TRY IT: Lines from the top of the entries down to the line with "C2: 470uF (plus" must be set down exactly as they stand, with both ends retained.

(Change listing data)
::::::::
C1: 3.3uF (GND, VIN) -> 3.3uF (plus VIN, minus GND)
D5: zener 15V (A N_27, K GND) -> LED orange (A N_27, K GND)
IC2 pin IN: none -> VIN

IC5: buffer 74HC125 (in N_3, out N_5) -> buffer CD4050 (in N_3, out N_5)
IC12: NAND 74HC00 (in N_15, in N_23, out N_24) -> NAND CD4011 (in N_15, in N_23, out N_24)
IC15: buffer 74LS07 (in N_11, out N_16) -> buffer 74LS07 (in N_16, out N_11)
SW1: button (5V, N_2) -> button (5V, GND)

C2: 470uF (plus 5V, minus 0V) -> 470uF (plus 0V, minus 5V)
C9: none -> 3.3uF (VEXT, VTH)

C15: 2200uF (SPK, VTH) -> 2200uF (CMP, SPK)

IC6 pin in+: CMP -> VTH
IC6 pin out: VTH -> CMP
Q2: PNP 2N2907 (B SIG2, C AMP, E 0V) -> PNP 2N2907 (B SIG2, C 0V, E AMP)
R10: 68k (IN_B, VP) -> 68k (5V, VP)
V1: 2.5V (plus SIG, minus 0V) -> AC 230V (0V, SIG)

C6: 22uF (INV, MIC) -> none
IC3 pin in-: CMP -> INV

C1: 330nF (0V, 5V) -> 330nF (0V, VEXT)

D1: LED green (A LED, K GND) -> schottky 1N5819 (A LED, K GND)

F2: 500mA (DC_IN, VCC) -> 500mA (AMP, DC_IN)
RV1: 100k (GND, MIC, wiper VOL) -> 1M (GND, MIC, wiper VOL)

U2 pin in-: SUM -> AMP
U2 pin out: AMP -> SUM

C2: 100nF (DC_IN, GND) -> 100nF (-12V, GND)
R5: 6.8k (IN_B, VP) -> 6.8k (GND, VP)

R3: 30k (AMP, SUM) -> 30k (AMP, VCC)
::::::::
THE COMPLETED TASK:
C1: 3.3uF (GND, VIN) -> 3.3uF (plus VIN, minus GND)
D5: zener 15V (A N_27, K GND) -> LED orange (A N_27, K GND)
IC2 pin IN: none -> VIN

IC5: buffer 74HC125 (in N_3, out N_5) -> buffer CD4050 (in N_3, out N_5)
IC12: NAND 74HC00 (in N_15, in N_23, out N_24) -> NAND CD4011 (in N_15, in N_23, out N_24)
IC15: buffer 74LS07 (in N_11, out N_16) -> buffer 74LS07 (in N_16, out N_11)
SW1: button (5V, N_2) -> button (5V, GND)

C2: 470uF (plus 5V, minus 0V) -> 470uF (plus 0V, minus 5V)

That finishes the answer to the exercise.